-- Opening Marker --
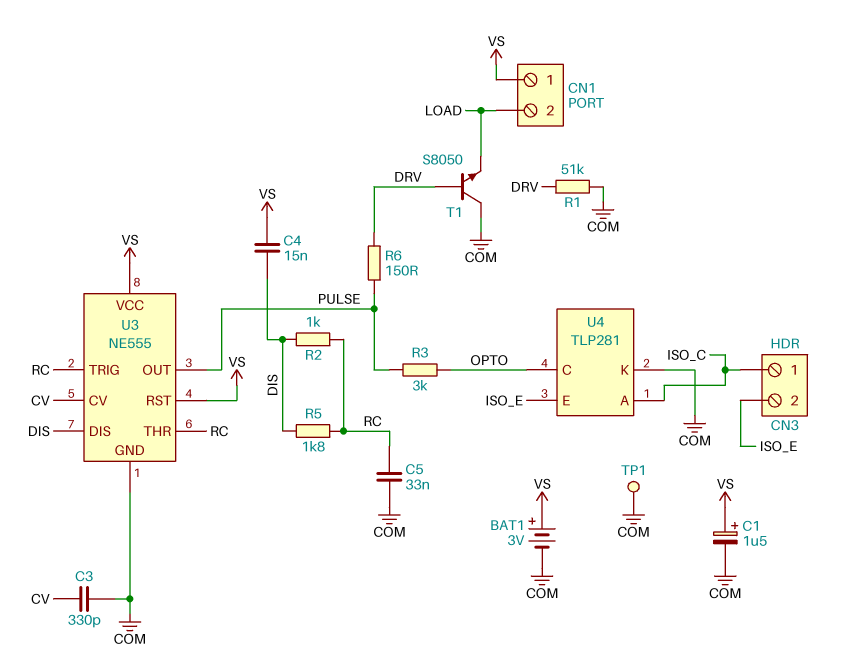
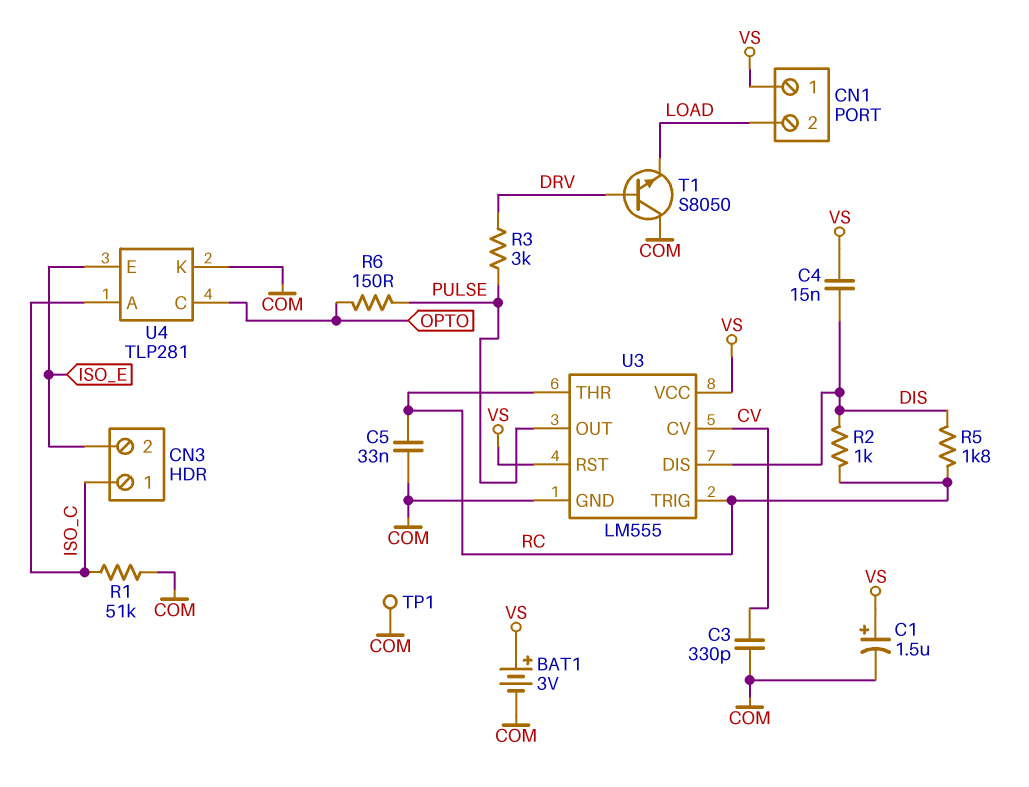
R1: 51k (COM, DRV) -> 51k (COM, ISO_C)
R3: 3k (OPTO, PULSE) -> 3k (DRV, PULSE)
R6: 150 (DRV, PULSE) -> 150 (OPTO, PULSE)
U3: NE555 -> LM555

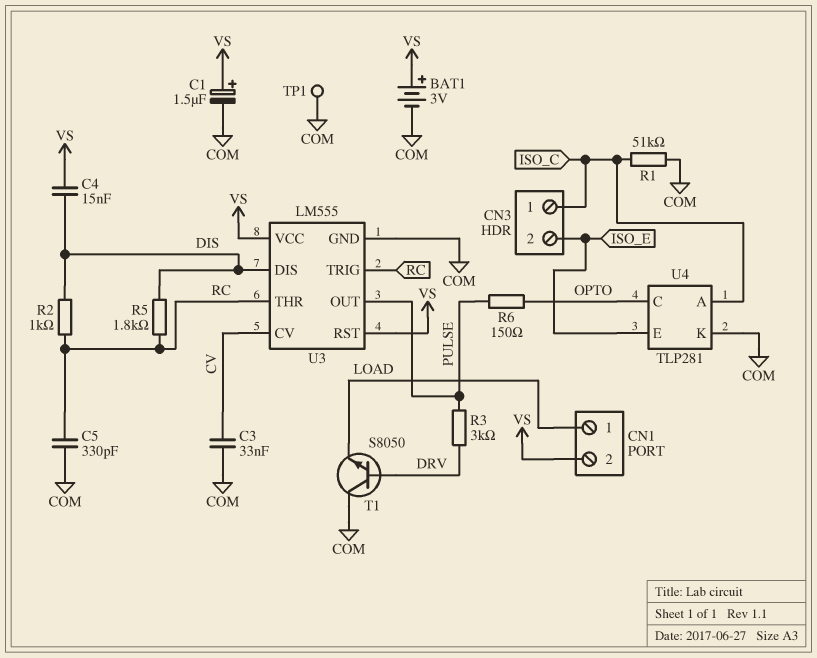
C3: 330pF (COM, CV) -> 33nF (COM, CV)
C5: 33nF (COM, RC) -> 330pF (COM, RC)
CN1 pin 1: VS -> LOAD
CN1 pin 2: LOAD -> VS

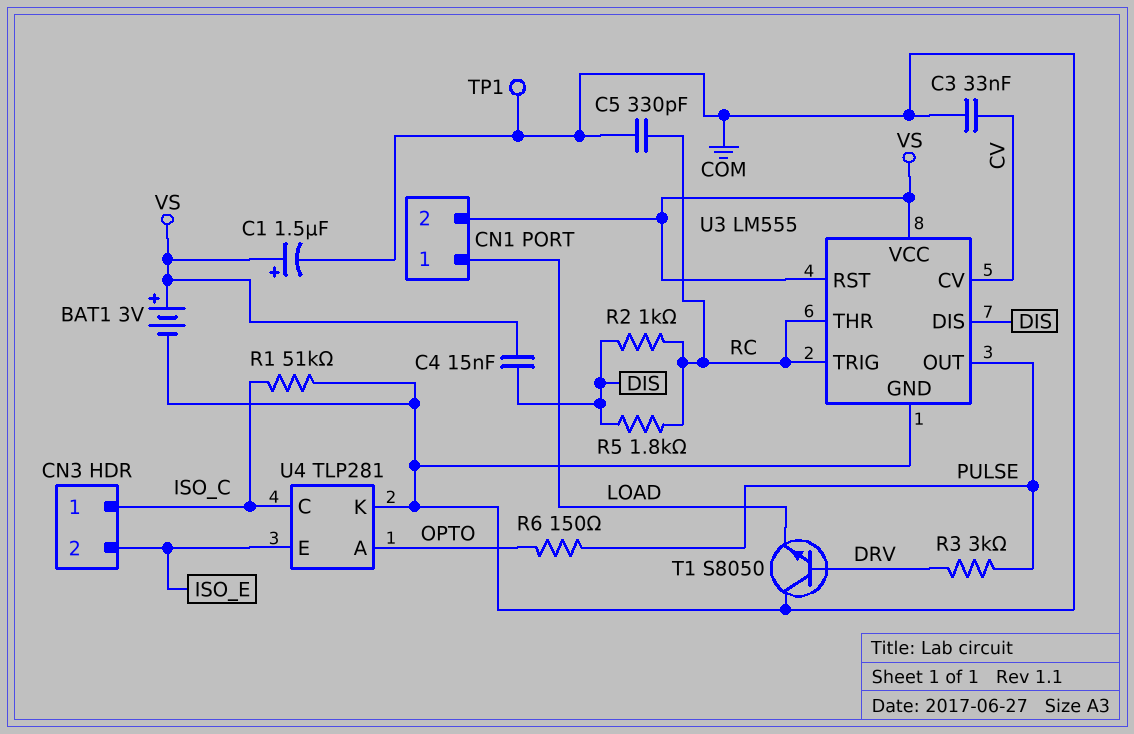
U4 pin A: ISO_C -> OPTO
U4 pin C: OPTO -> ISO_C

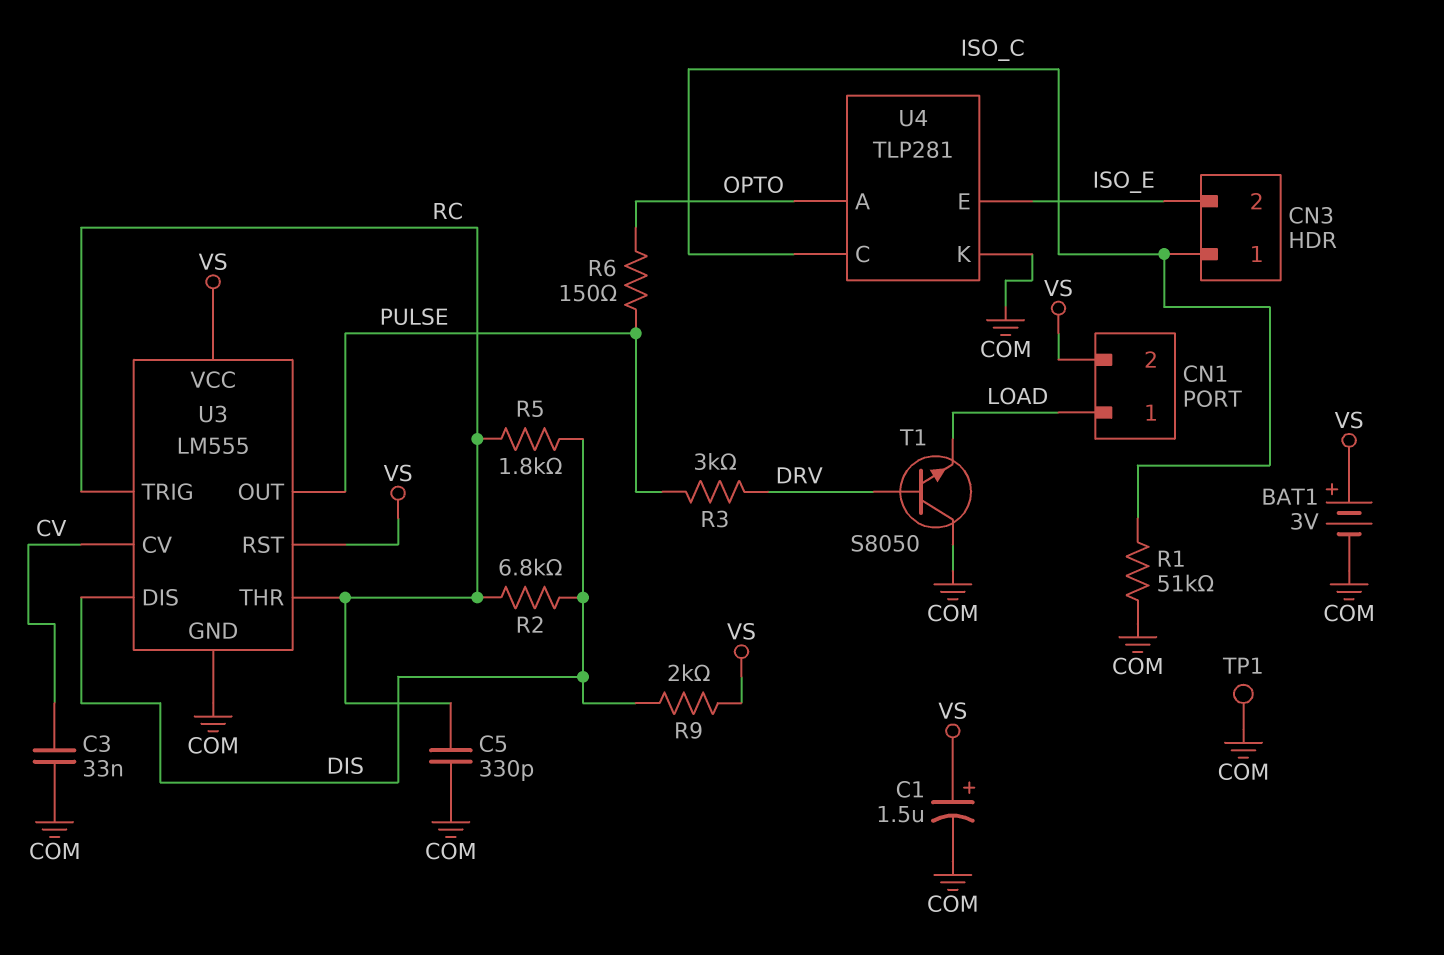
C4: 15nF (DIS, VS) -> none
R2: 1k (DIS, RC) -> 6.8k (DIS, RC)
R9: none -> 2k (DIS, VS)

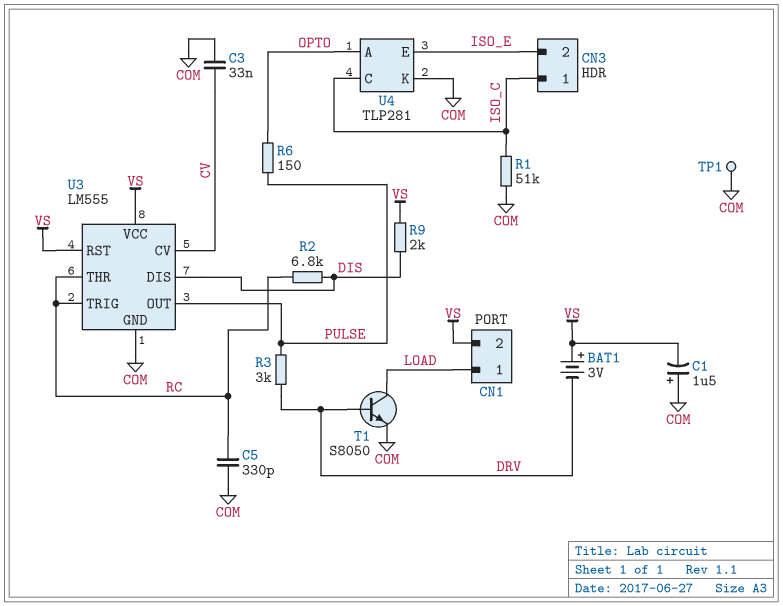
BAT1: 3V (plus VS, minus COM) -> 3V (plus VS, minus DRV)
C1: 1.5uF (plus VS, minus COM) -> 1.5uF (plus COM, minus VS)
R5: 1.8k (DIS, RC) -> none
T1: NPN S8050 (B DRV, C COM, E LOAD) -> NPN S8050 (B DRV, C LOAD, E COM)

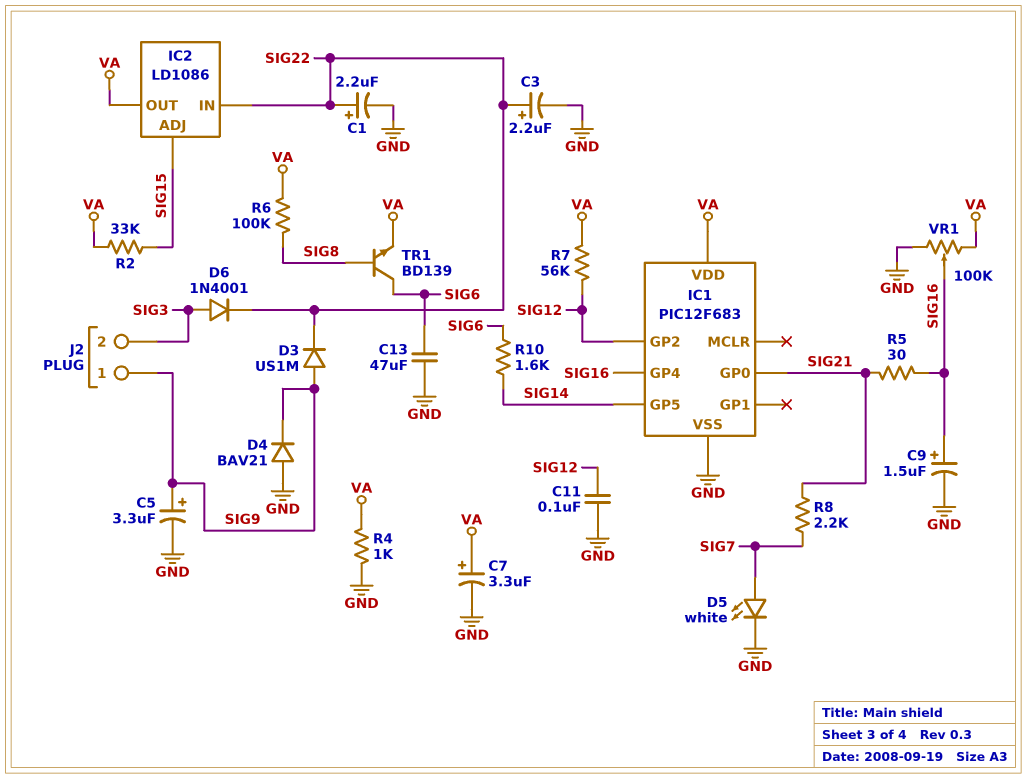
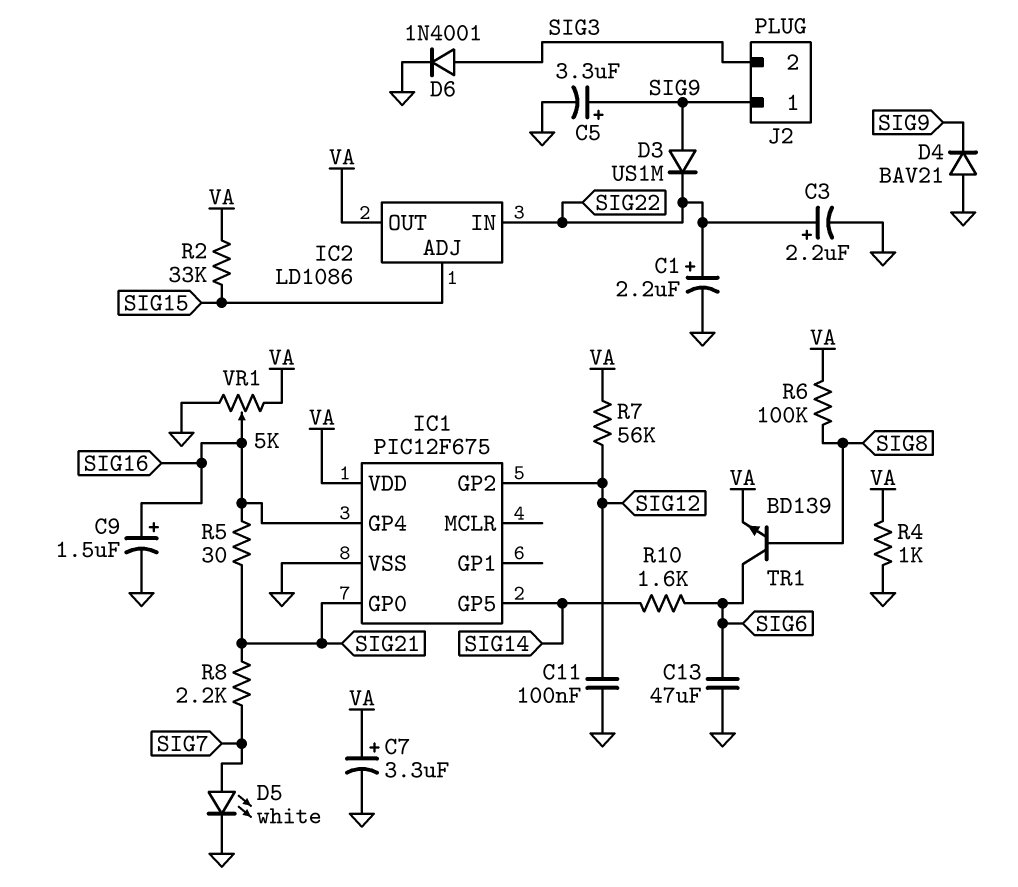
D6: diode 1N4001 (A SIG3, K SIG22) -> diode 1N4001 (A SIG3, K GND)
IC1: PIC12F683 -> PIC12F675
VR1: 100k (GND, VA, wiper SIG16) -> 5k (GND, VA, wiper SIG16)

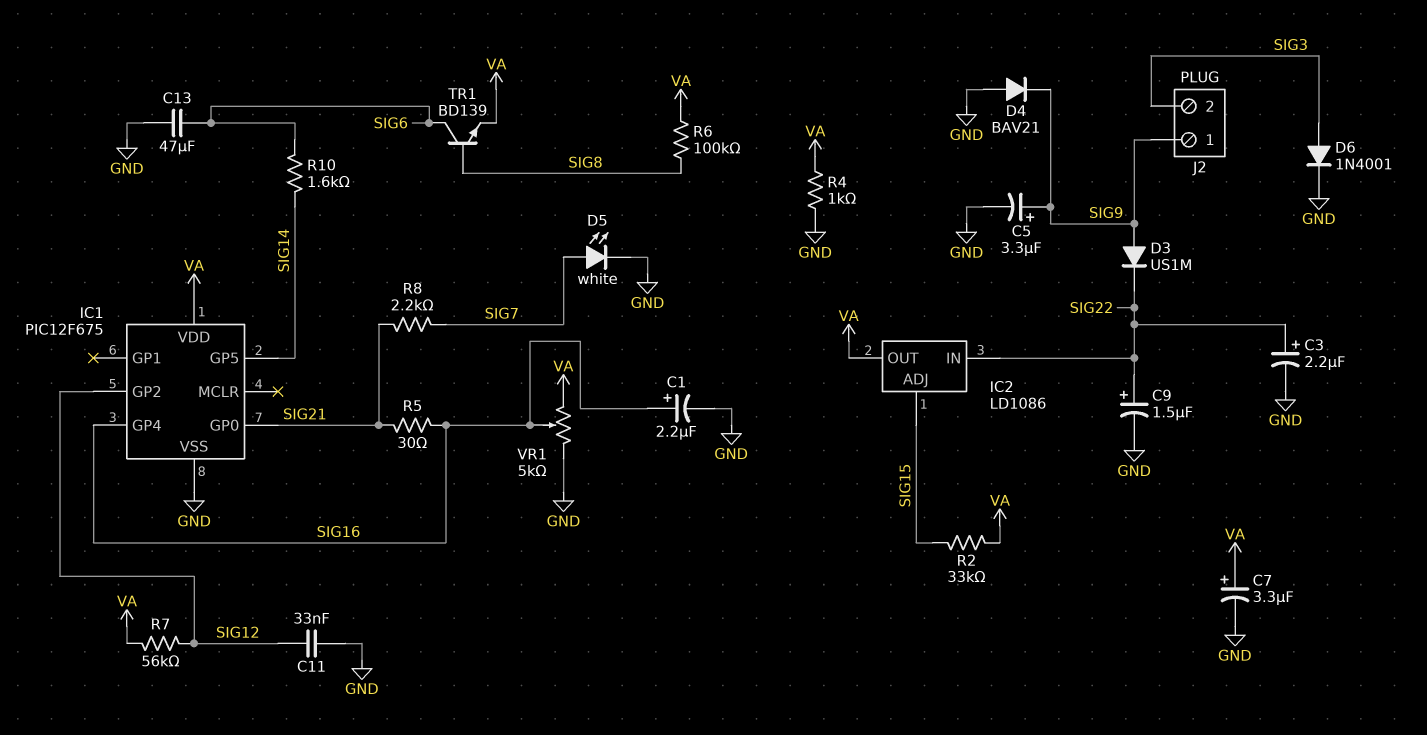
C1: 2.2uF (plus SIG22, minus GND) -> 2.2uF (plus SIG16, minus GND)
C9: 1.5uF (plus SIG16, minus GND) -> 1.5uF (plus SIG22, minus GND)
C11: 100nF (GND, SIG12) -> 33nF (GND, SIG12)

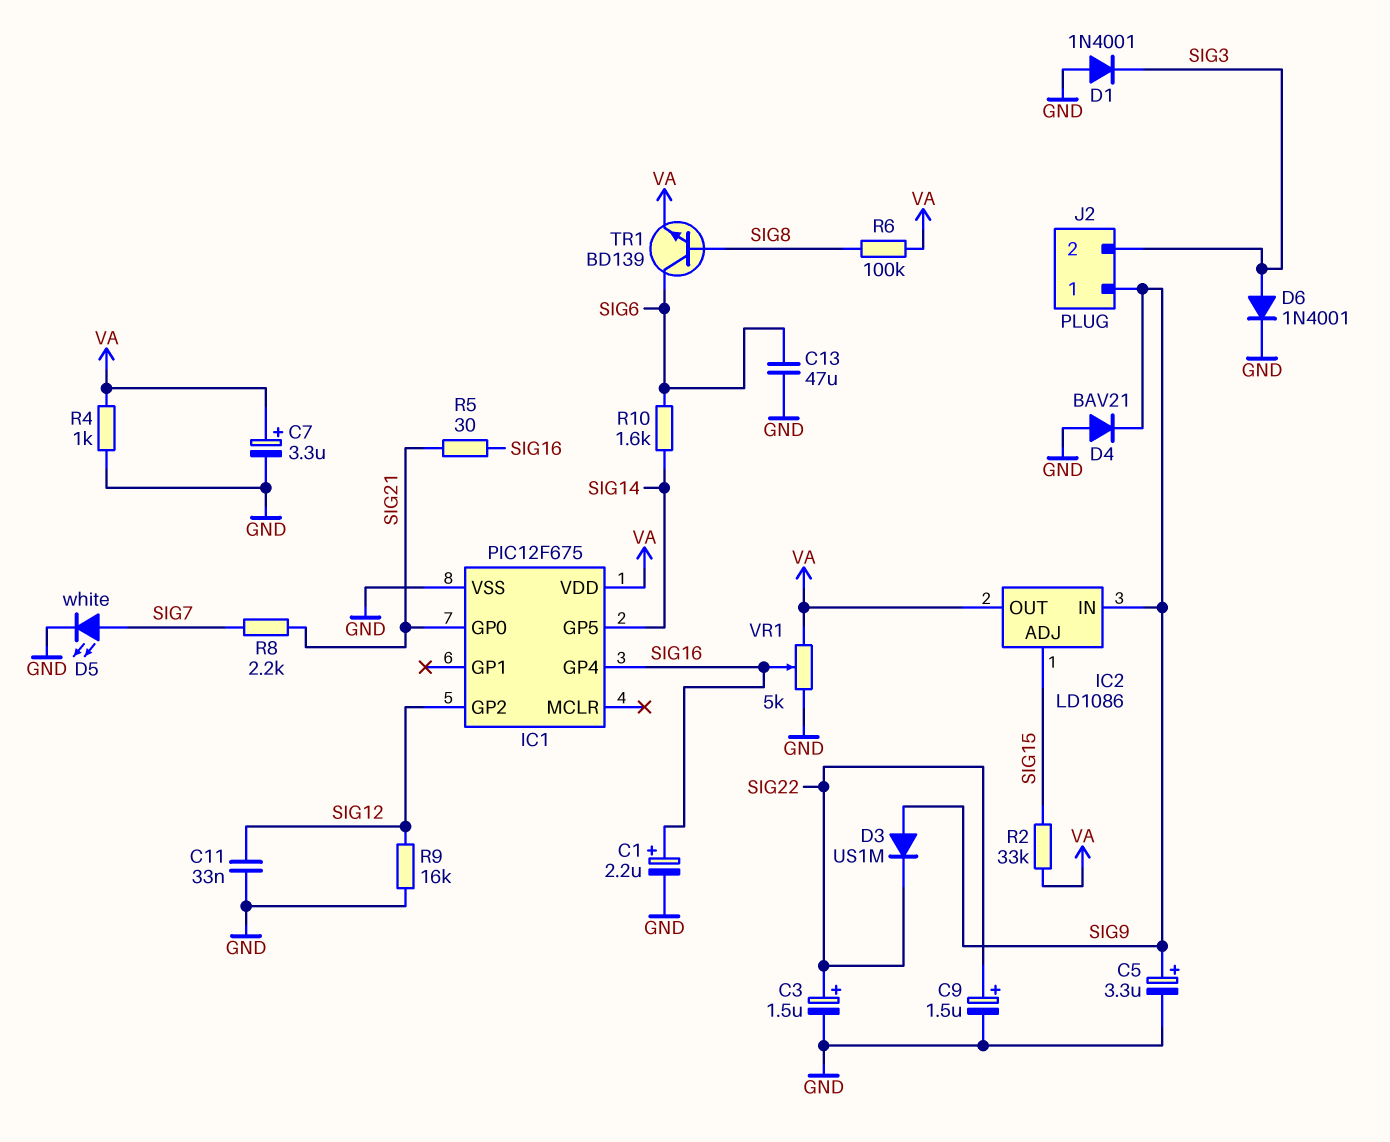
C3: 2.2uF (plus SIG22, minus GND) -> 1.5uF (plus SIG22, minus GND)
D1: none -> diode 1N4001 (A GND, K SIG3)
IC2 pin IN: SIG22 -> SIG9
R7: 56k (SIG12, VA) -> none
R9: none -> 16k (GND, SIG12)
-- Closing Marker --
Aim of the task: Check each line of these records for the string "plus" and state only how many lines have it.

Answer: 5